[Excerpted records Boundary: Start]
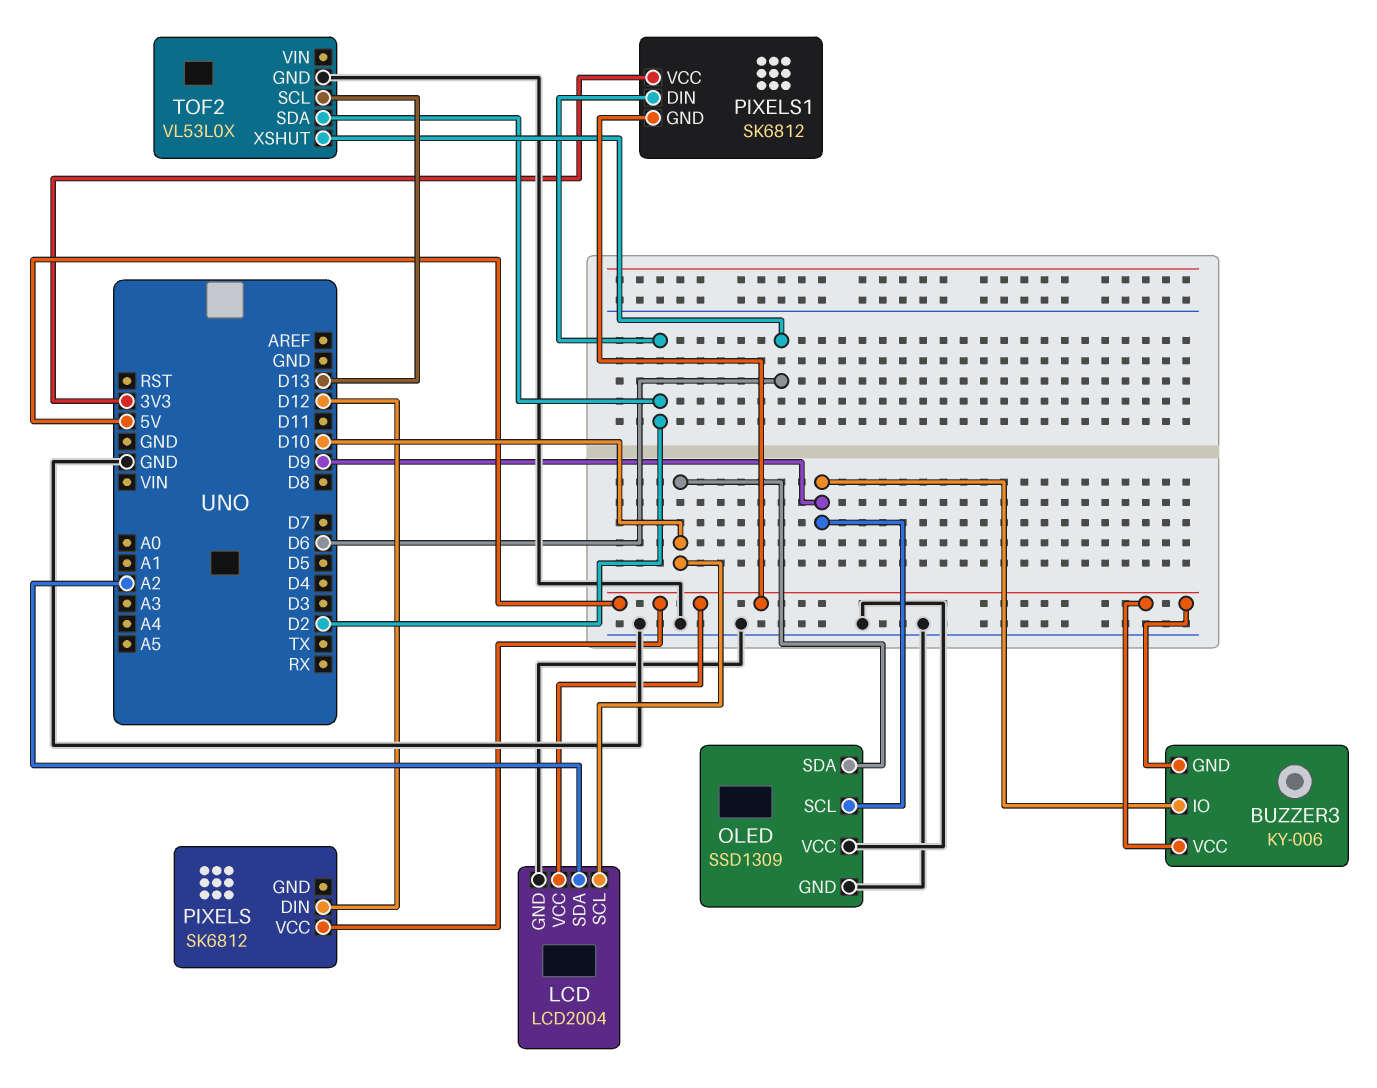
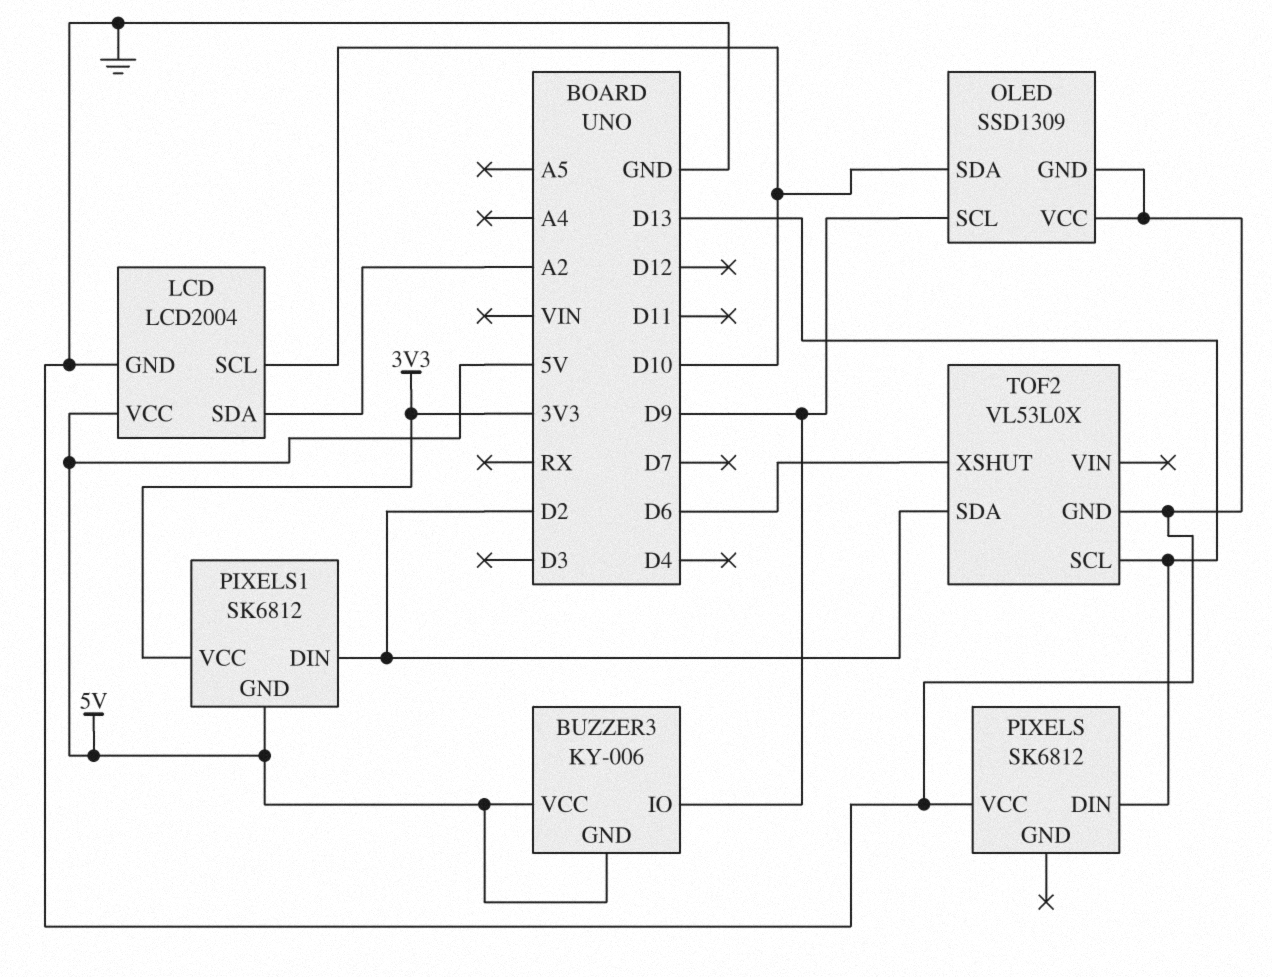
PIXELS pin DIN: D12 -> D13
PIXELS pin VCC: 5V -> GND

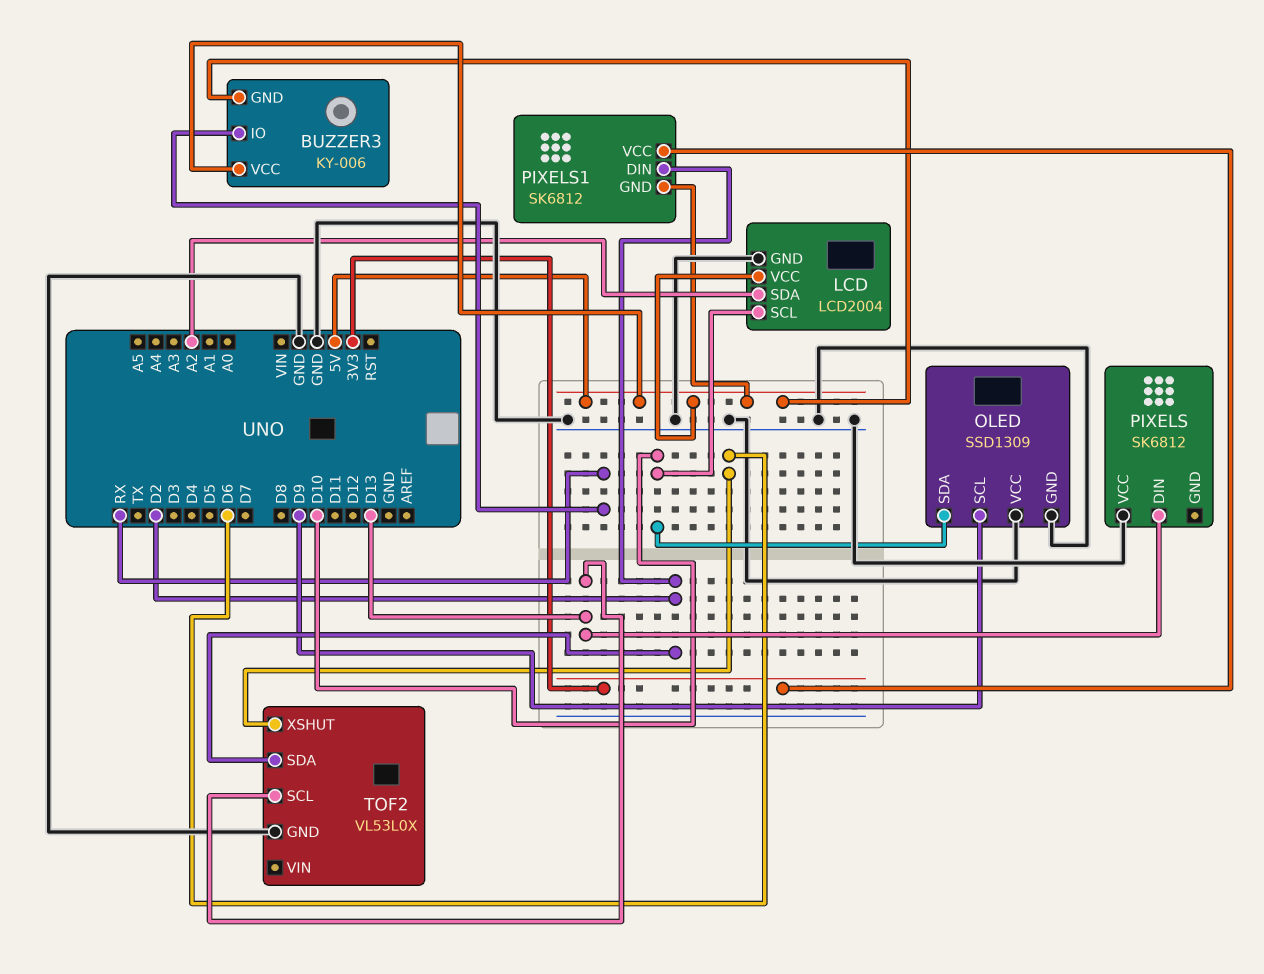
BUZZER3 pin IO: D9 -> RX

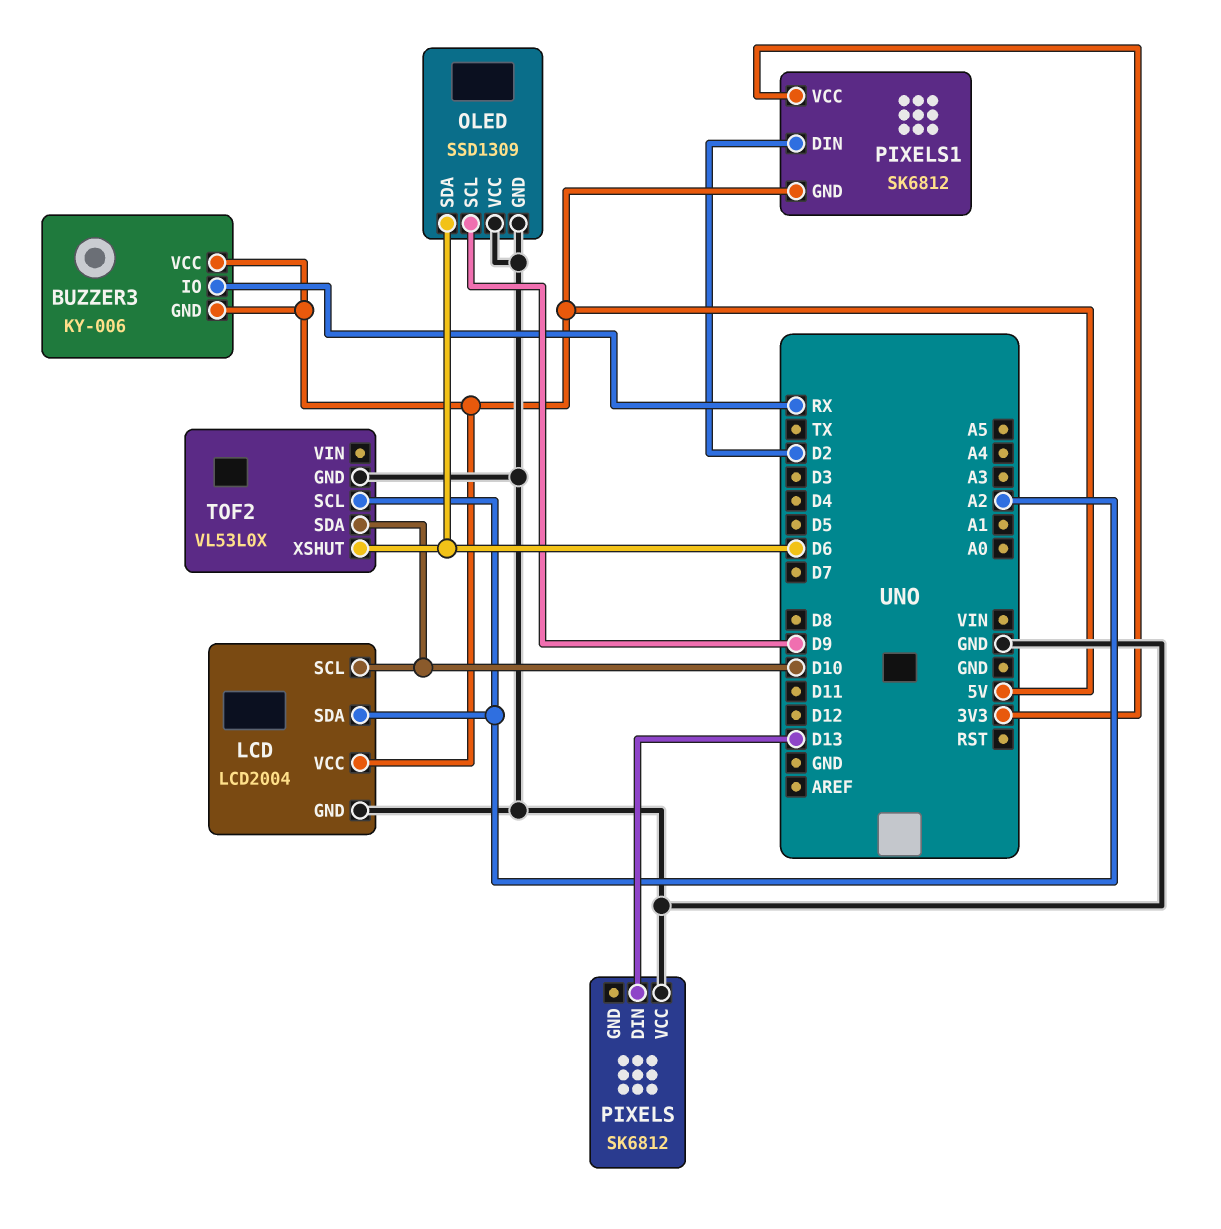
OLED pin SDA: D10 -> D6
TOF2 pin SCL: D13 -> A2
TOF2 pin SDA: D2 -> D10

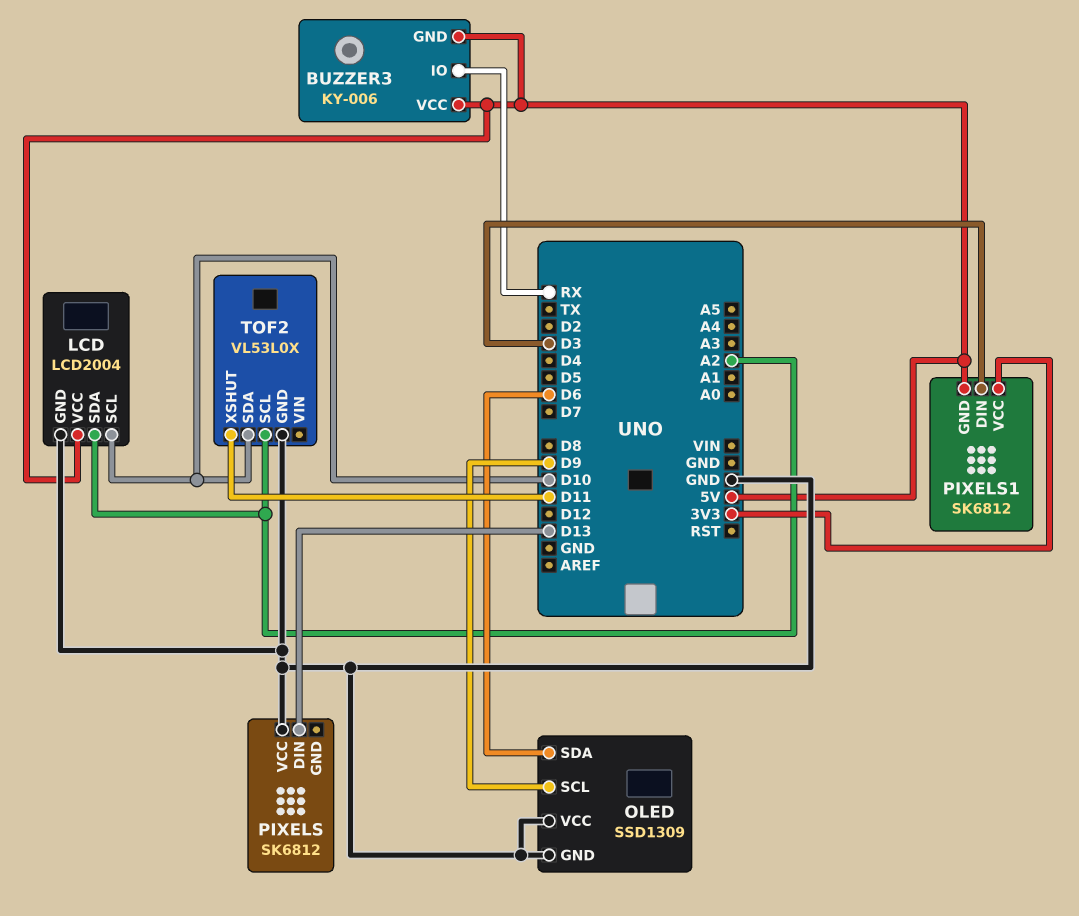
PIXELS1 pin DIN: D2 -> D3
TOF2 pin XSHUT: D6 -> D11

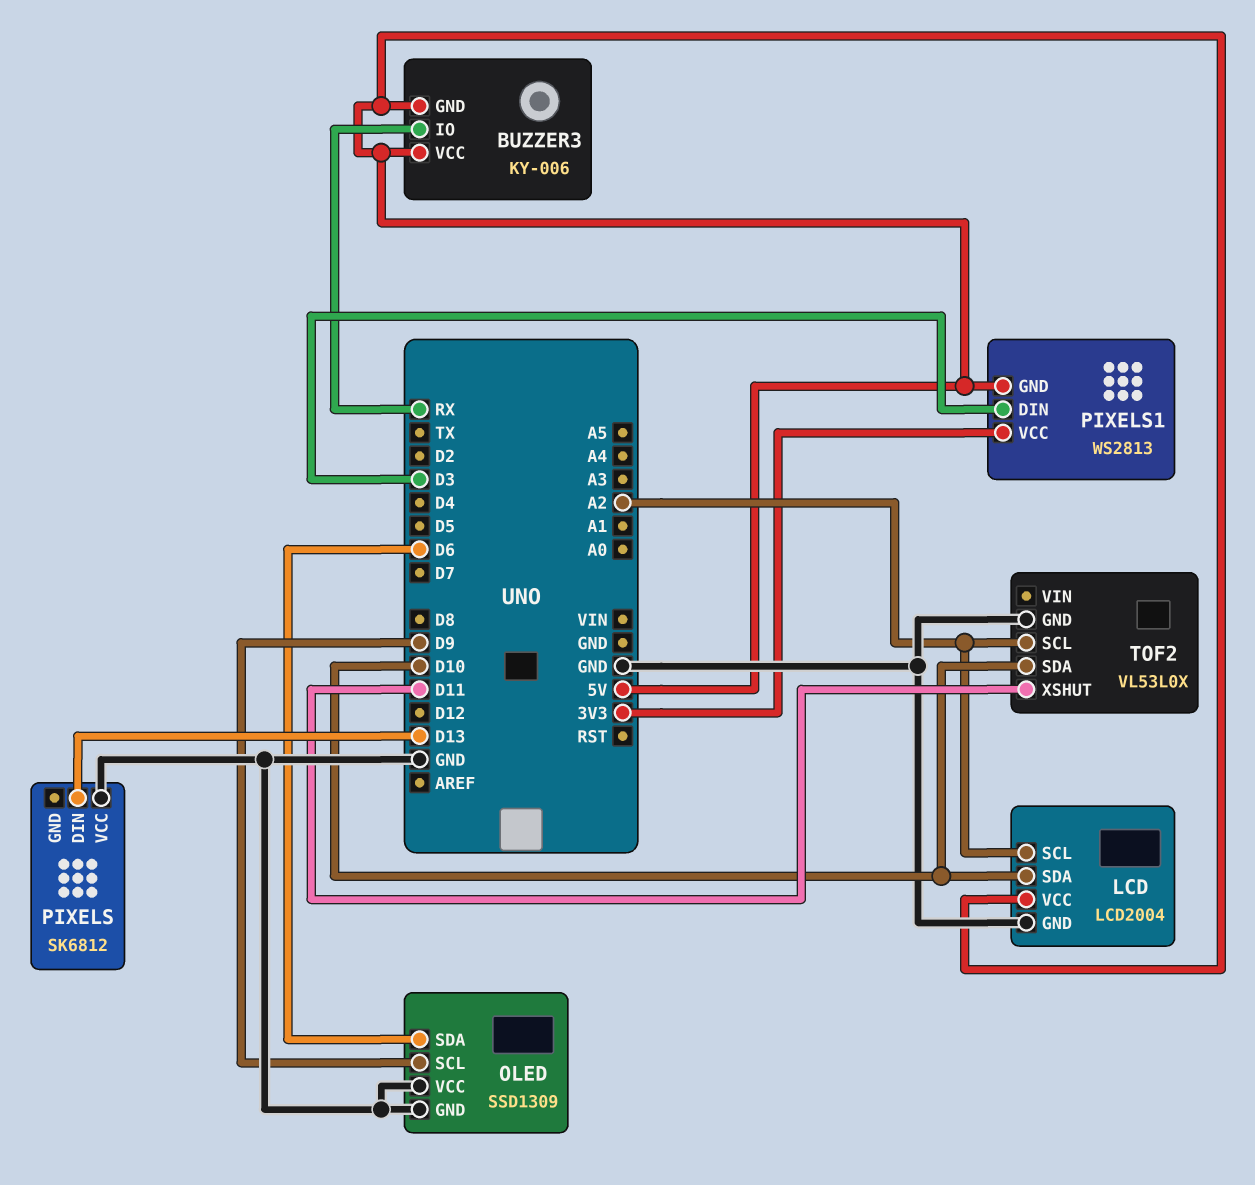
LCD pin SCL: D10 -> A2
LCD pin SDA: A2 -> D10
PIXELS1: SK6812 -> WS2813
[Excerpted records Boundary: End]
(Work instruction) Without the pictures, set down every entry exactly.

(Answer space)
PIXELS pin DIN: D12 -> D13
PIXELS pin VCC: 5V -> GND

BUZZER3 pin IO: D9 -> RX

OLED pin SDA: D10 -> D6
TOF2 pin SCL: D13 -> A2
TOF2 pin SDA: D2 -> D10

PIXELS1 pin DIN: D2 -> D3
TOF2 pin XSHUT: D6 -> D11

LCD pin SCL: D10 -> A2
LCD pin SDA: A2 -> D10
PIXELS1: SK6812 -> WS2813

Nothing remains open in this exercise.